[EXERCISE MATERIAL Boundary: Start]

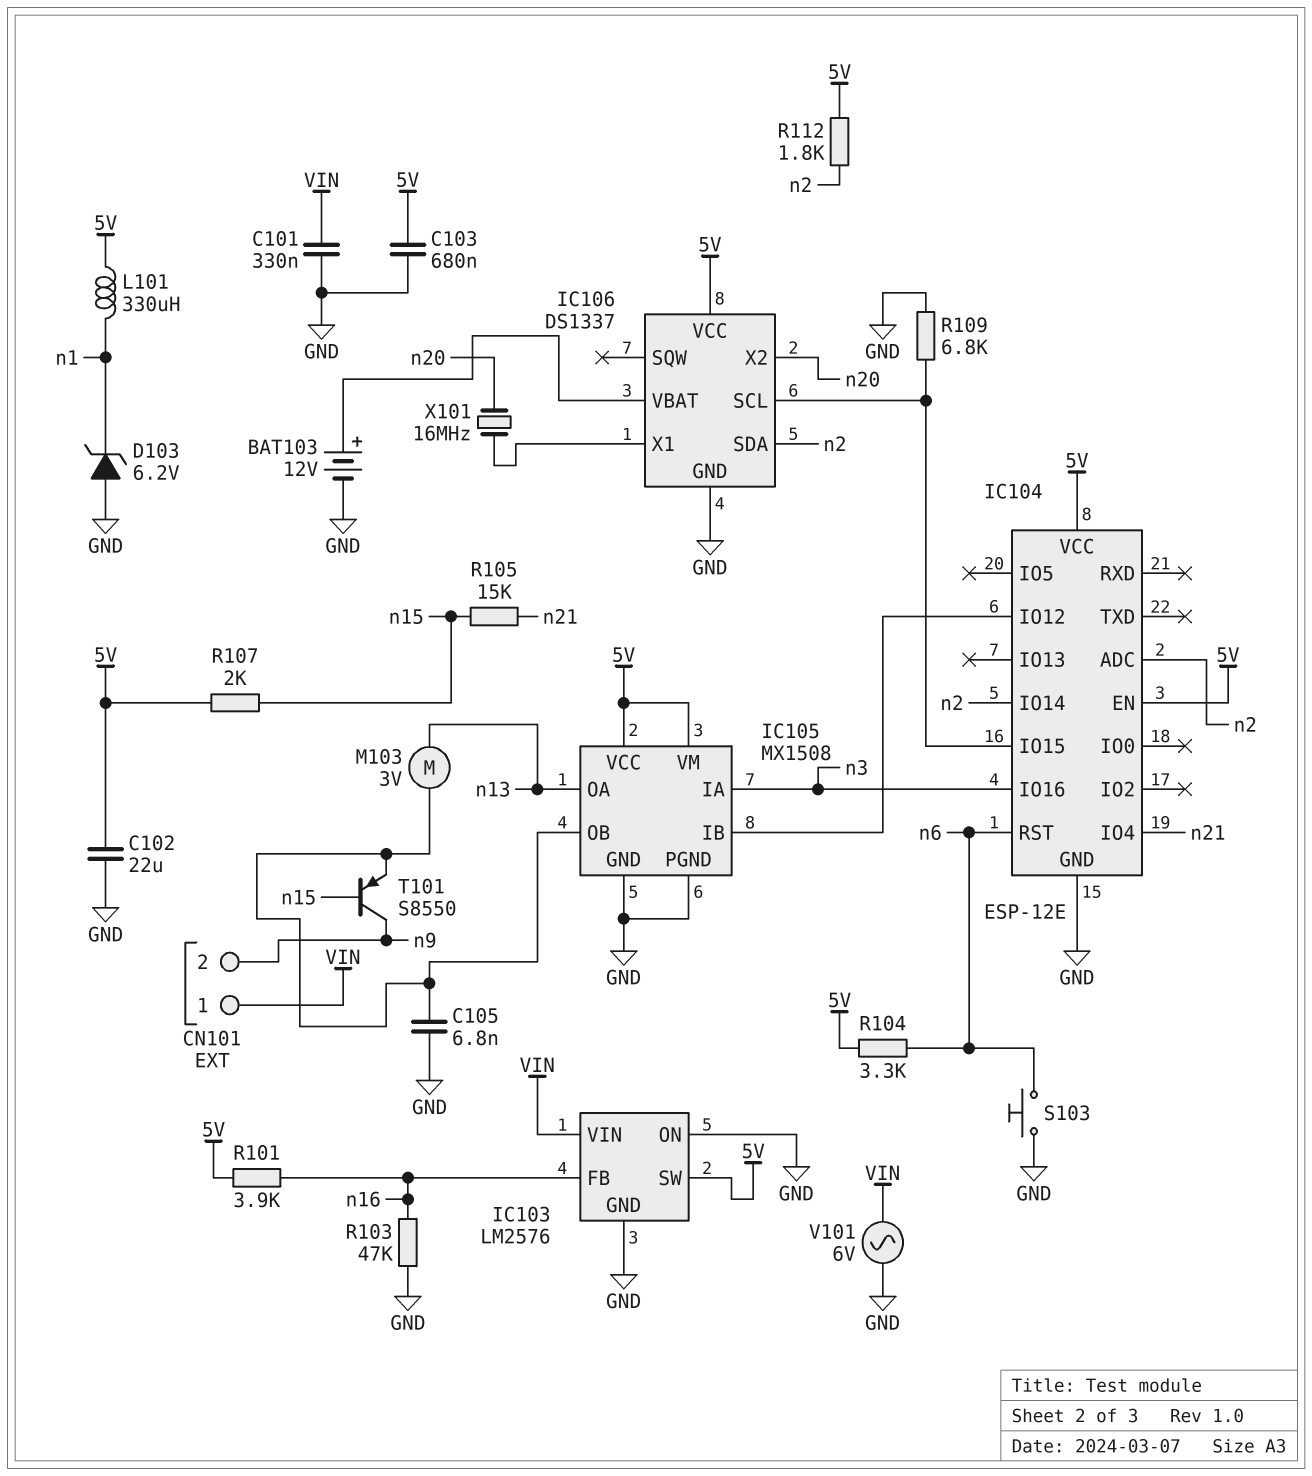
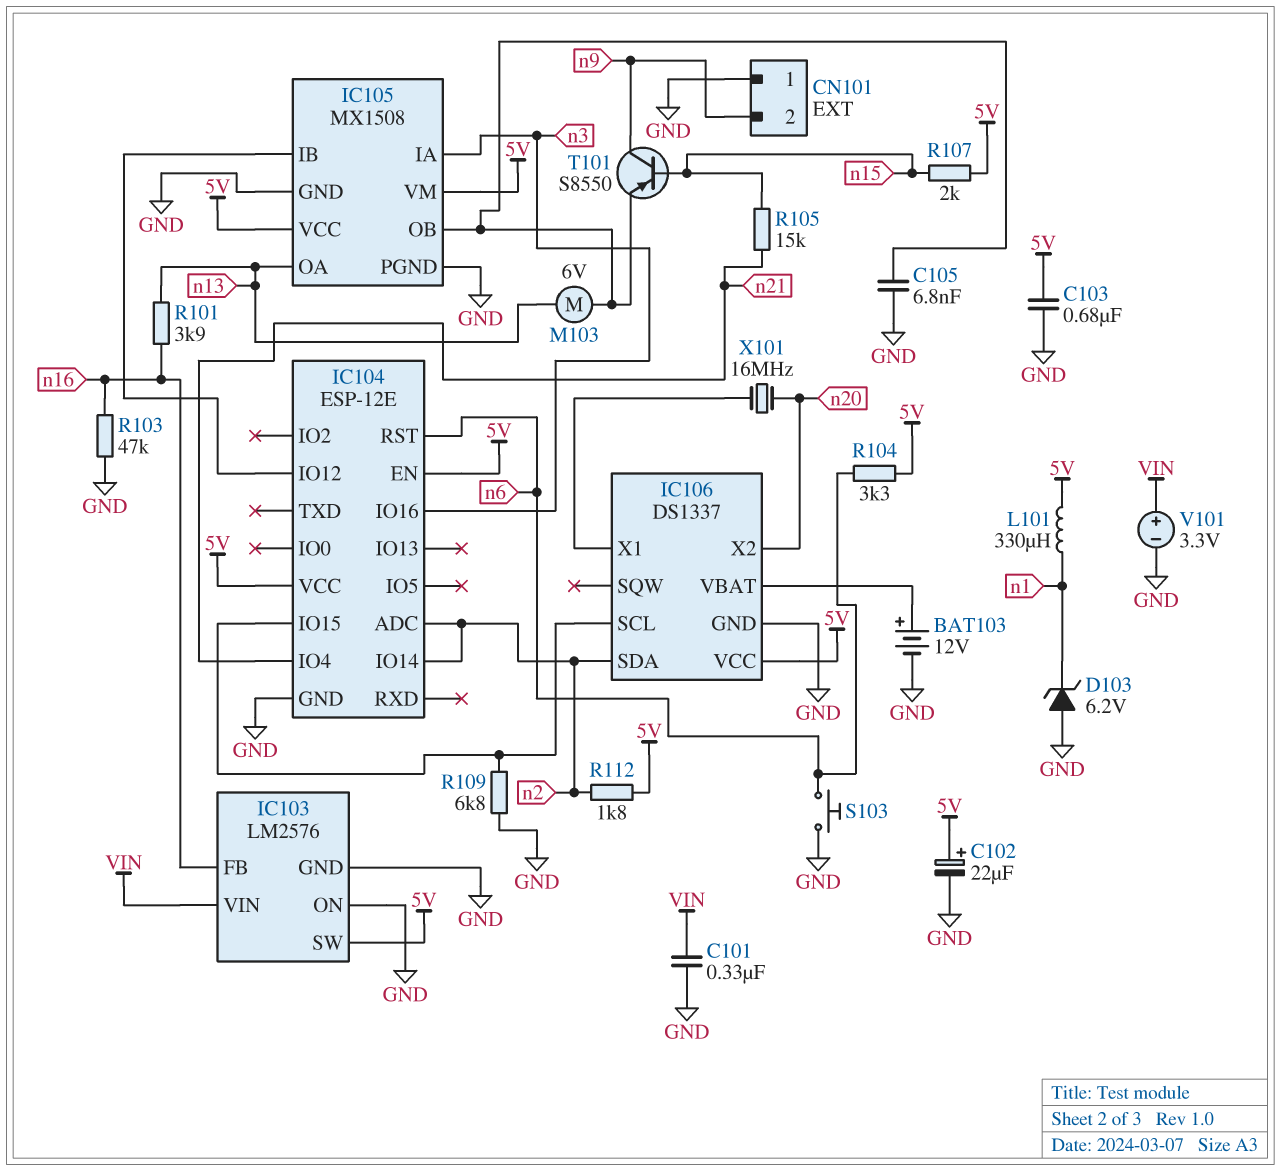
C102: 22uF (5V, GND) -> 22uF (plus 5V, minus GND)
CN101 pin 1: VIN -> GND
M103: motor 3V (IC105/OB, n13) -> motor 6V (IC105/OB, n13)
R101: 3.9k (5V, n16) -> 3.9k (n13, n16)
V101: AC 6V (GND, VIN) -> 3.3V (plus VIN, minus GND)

[EXERCISE MATERIAL Boundary: End]

=== EXERCISE ===
Where does the word "plus" occur in the records? Return every line that holds it.

=== REPLY ===
C102: 22uF (5V, GND) -> 22uF (plus 5V, minus GND)
V101: AC 6V (GND, VIN) -> 3.3V (plus VIN, minus GND)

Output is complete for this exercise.